• **Records to use**:
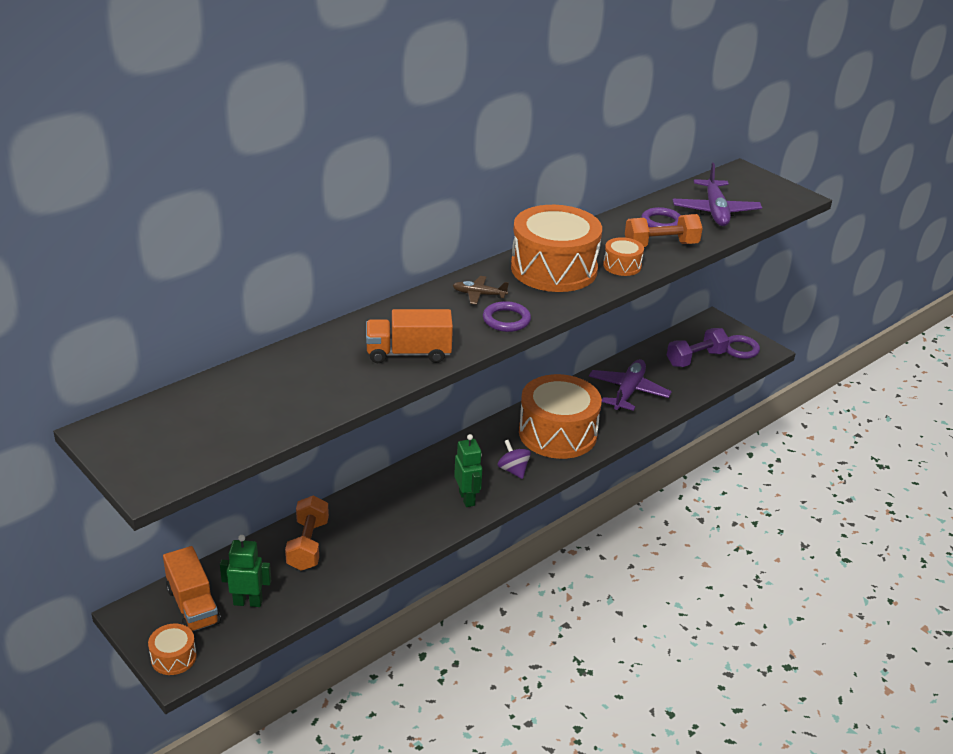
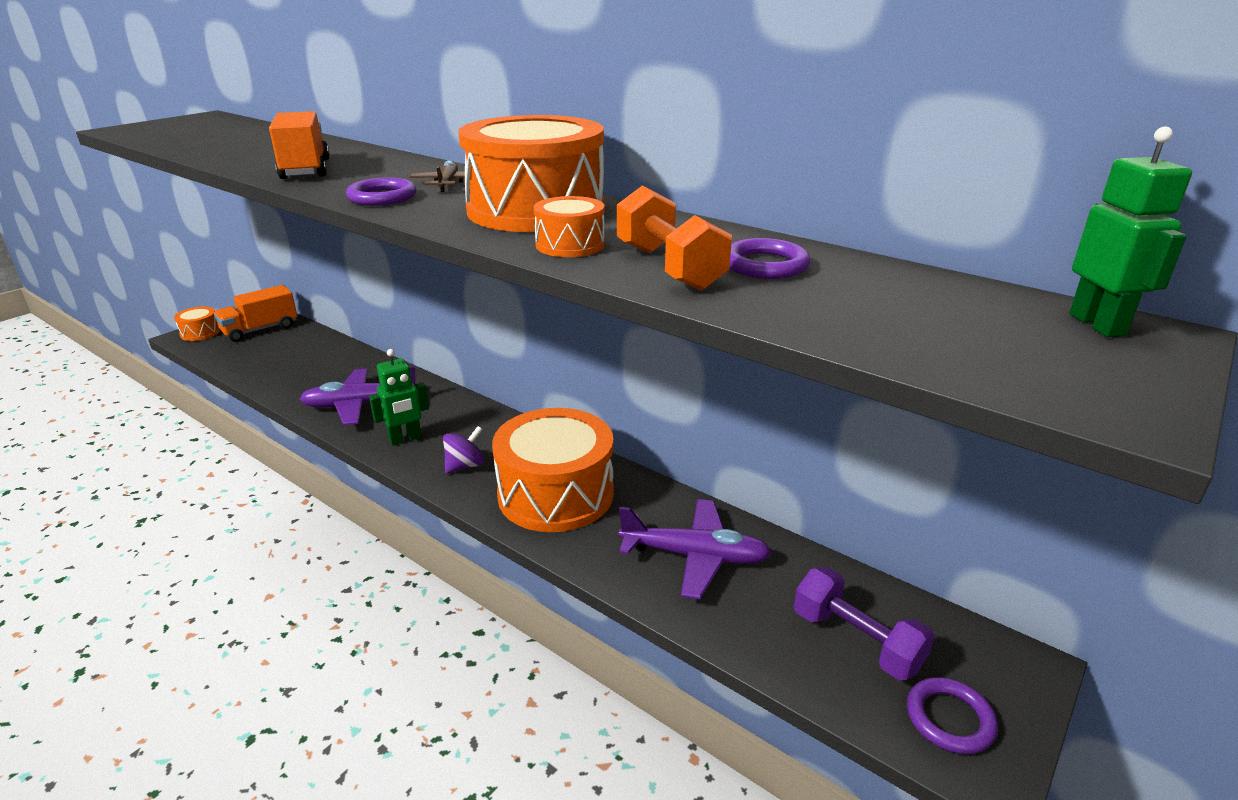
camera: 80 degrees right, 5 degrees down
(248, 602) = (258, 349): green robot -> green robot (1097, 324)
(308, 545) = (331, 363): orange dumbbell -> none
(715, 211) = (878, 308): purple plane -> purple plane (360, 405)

---

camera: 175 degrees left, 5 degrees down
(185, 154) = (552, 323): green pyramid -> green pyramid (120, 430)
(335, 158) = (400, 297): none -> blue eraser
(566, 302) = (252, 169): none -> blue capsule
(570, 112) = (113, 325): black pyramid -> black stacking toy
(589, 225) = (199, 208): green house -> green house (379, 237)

• **Exercise objective**:
Every line in the listing that holds the string "green" should be copied out.

• **Exercise solution**:
(248, 602) = (258, 349): green robot -> green robot (1097, 324)
(185, 154) = (552, 323): green pyramid -> green pyramid (120, 430)
(589, 225) = (199, 208): green house -> green house (379, 237)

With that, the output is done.